Per-object count records:
--------------------

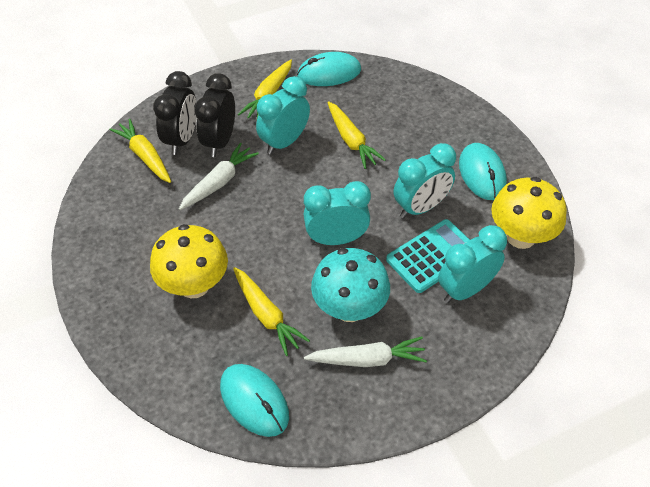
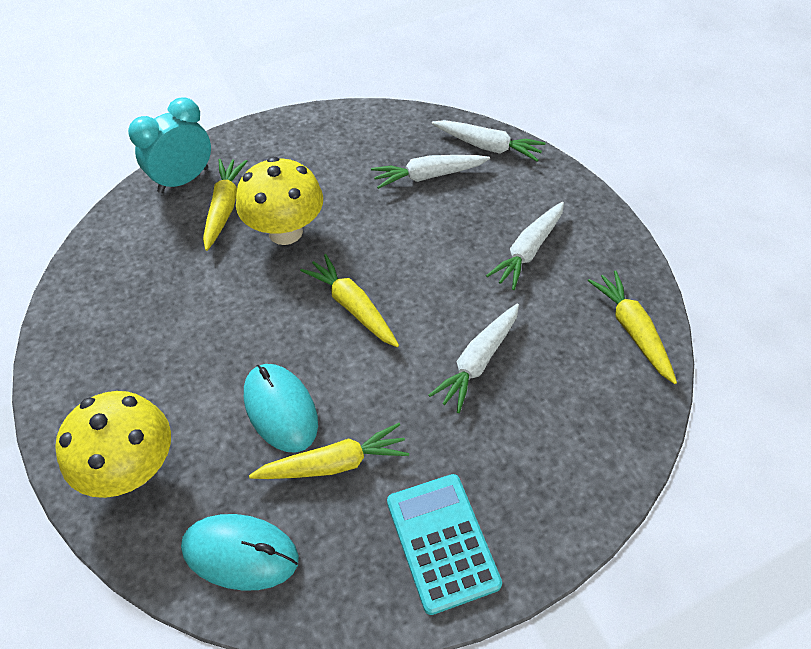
black clock: [153,71,197,155] [194,73,235,157] = 2 -> none = 0
turquoise clock: [256,76,310,155] [304,181,371,245] [394,143,456,218] [438,225,507,303] = 4 -> [128,97,211,193] = 1
turquoise mouse: [220,364,289,437] [297,52,361,86] [459,143,507,200] = 3 -> [181,514,299,591] [244,364,318,453] = 2
turquoise mushroom: [311,248,390,322] = 1 -> none = 0
white carrot: [179,143,259,210] [304,337,427,367] = 2 -> [371,155,490,189] [428,303,519,413] [432,120,545,161] [486,202,564,290] = 4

--------------------

__Task description__: Output the records above in their entirety and exactly, leaving out all images.

__Answer to this problem__:
black clock: [153,71,197,155] [194,73,235,157] = 2 -> none = 0
turquoise clock: [256,76,310,155] [304,181,371,245] [394,143,456,218] [438,225,507,303] = 4 -> [128,97,211,193] = 1
turquoise mouse: [220,364,289,437] [297,52,361,86] [459,143,507,200] = 3 -> [181,514,299,591] [244,364,318,453] = 2
turquoise mushroom: [311,248,390,322] = 1 -> none = 0
white carrot: [179,143,259,210] [304,337,427,367] = 2 -> [371,155,490,189] [428,303,519,413] [432,120,545,161] [486,202,564,290] = 4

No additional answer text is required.